# Work instructions:
An identical copy of the data below is needed.

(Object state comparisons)

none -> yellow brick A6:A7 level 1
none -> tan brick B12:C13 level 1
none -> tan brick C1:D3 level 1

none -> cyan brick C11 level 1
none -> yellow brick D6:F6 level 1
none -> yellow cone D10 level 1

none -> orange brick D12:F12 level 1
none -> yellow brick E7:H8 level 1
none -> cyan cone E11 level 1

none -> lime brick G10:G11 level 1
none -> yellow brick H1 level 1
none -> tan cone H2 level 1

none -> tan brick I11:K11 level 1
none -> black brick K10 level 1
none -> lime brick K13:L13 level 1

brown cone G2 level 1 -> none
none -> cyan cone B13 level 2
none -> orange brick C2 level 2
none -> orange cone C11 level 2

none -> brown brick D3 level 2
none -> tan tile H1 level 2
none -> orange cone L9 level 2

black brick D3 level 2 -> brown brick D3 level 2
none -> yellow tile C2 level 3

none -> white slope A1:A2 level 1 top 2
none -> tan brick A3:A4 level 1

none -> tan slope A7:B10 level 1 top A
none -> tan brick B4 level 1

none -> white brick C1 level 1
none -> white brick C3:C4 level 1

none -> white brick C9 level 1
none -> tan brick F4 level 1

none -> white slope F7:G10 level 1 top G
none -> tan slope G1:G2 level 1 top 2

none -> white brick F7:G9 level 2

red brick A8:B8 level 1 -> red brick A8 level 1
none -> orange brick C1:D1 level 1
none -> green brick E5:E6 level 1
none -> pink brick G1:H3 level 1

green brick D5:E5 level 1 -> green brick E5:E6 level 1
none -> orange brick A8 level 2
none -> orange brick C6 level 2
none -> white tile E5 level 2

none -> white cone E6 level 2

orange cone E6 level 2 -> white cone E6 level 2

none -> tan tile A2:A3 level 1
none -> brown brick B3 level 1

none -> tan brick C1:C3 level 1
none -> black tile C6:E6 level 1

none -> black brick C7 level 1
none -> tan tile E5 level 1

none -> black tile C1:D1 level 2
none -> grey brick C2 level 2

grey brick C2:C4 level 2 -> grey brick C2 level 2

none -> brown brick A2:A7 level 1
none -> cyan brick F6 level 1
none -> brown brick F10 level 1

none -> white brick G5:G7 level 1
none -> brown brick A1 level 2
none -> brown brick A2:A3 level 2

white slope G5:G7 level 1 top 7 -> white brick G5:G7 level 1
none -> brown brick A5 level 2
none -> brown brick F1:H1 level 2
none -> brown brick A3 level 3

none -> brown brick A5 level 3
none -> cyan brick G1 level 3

# Output:
none -> yellow brick A6:A7 level 1
none -> tan brick B12:C13 level 1
none -> tan brick C1:D3 level 1

none -> cyan brick C11 level 1
none -> yellow brick D6:F6 level 1
none -> yellow cone D10 level 1

none -> orange brick D12:F12 level 1
none -> yellow brick E7:H8 level 1
none -> cyan cone E11 level 1

none -> lime brick G10:G11 level 1
none -> yellow brick H1 level 1
none -> tan cone H2 level 1

none -> tan brick I11:K11 level 1
none -> black brick K10 level 1
none -> lime brick K13:L13 level 1

brown cone G2 level 1 -> none
none -> cyan cone B13 level 2
none -> orange brick C2 level 2
none -> orange cone C11 level 2

none -> brown brick D3 level 2
none -> tan tile H1 level 2
none -> orange cone L9 level 2

black brick D3 level 2 -> brown brick D3 level 2
none -> yellow tile C2 level 3

none -> white slope A1:A2 level 1 top 2
none -> tan brick A3:A4 level 1

none -> tan slope A7:B10 level 1 top A
none -> tan brick B4 level 1

none -> white brick C1 level 1
none -> white brick C3:C4 level 1

none -> white brick C9 level 1
none -> tan brick F4 level 1

none -> white slope F7:G10 level 1 top G
none -> tan slope G1:G2 level 1 top 2

none -> white brick F7:G9 level 2

red brick A8:B8 level 1 -> red brick A8 level 1
none -> orange brick C1:D1 level 1
none -> green brick E5:E6 level 1
none -> pink brick G1:H3 level 1

green brick D5:E5 level 1 -> green brick E5:E6 level 1
none -> orange brick A8 level 2
none -> orange brick C6 level 2
none -> white tile E5 level 2

none -> white cone E6 level 2

orange cone E6 level 2 -> white cone E6 level 2

none -> tan tile A2:A3 level 1
none -> brown brick B3 level 1

none -> tan brick C1:C3 level 1
none -> black tile C6:E6 level 1

none -> black brick C7 level 1
none -> tan tile E5 level 1

none -> black tile C1:D1 level 2
none -> grey brick C2 level 2

grey brick C2:C4 level 2 -> grey brick C2 level 2

none -> brown brick A2:A7 level 1
none -> cyan brick F6 level 1
none -> brown brick F10 level 1

none -> white brick G5:G7 level 1
none -> brown brick A1 level 2
none -> brown brick A2:A3 level 2

white slope G5:G7 level 1 top 7 -> white brick G5:G7 level 1
none -> brown brick A5 level 2
none -> brown brick F1:H1 level 2
none -> brown brick A3 level 3

none -> brown brick A5 level 3
none -> cyan brick G1 level 3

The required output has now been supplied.